+++ Data shown +++
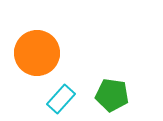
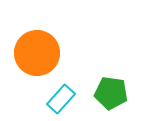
green pentagon: moved 1 px left, 2 px up
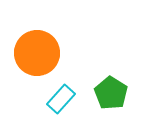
green pentagon: rotated 24 degrees clockwise
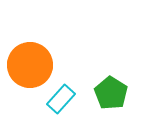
orange circle: moved 7 px left, 12 px down
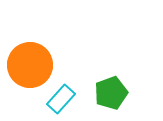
green pentagon: rotated 20 degrees clockwise
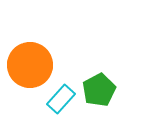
green pentagon: moved 12 px left, 3 px up; rotated 8 degrees counterclockwise
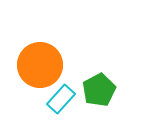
orange circle: moved 10 px right
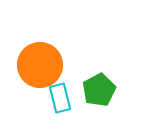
cyan rectangle: moved 1 px left, 1 px up; rotated 56 degrees counterclockwise
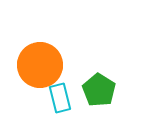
green pentagon: rotated 12 degrees counterclockwise
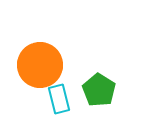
cyan rectangle: moved 1 px left, 1 px down
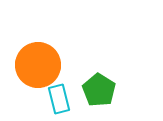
orange circle: moved 2 px left
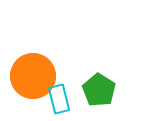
orange circle: moved 5 px left, 11 px down
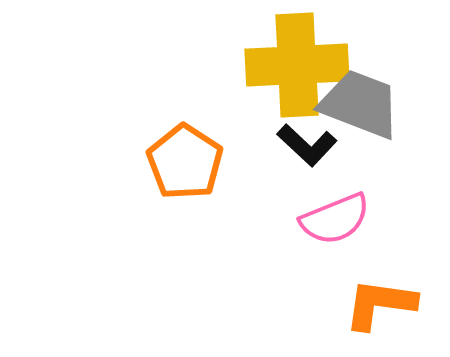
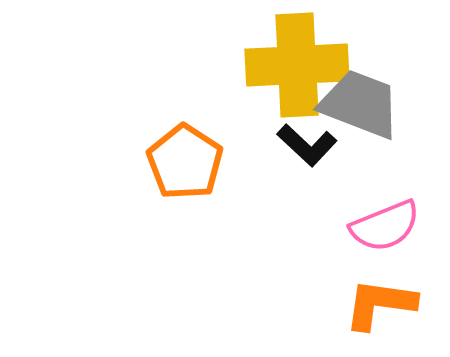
+++
Reproduce, word for word, every line in the records above that tells how a shape moved or turned, and leave out the pictures.

• [Solution below]
green pentagon: moved 1 px left, 2 px up
green pentagon: rotated 24 degrees clockwise
orange circle: moved 7 px left, 12 px down
green pentagon: rotated 20 degrees clockwise
green pentagon: moved 12 px left, 3 px up; rotated 8 degrees counterclockwise
orange circle: moved 10 px right
cyan rectangle: moved 1 px left, 1 px up; rotated 56 degrees counterclockwise
green pentagon: rotated 12 degrees counterclockwise
cyan rectangle: moved 1 px left, 1 px down
orange circle: moved 2 px left
orange circle: moved 5 px left, 11 px down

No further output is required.